(Beginning of Supplied information)

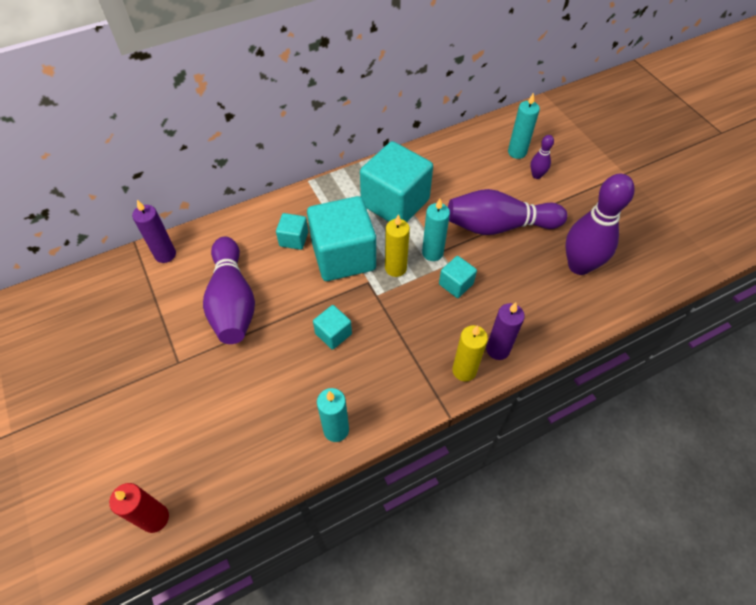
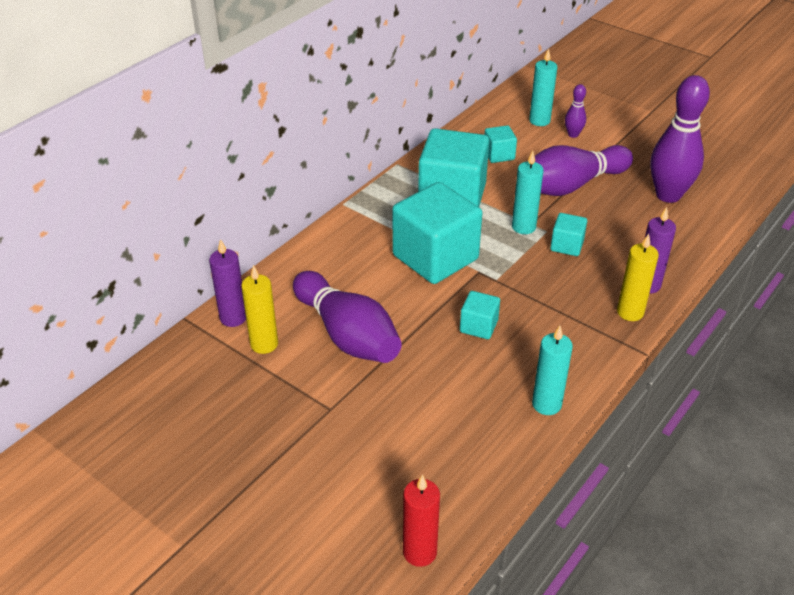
camera: 25 degrees left, 15 degrees down
(294, 239) = (370, 259): turquoise cube -> turquoise cube (499, 155)
(395, 268) = (497, 251): yellow candle -> yellow candle (264, 344)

(End of Supplied information)

* Activity:
Return the listing above unaltered, omitting its pictures.

* Response box:
camera: 25 degrees left, 15 degrees down
(294, 239) = (370, 259): turquoise cube -> turquoise cube (499, 155)
(395, 268) = (497, 251): yellow candle -> yellow candle (264, 344)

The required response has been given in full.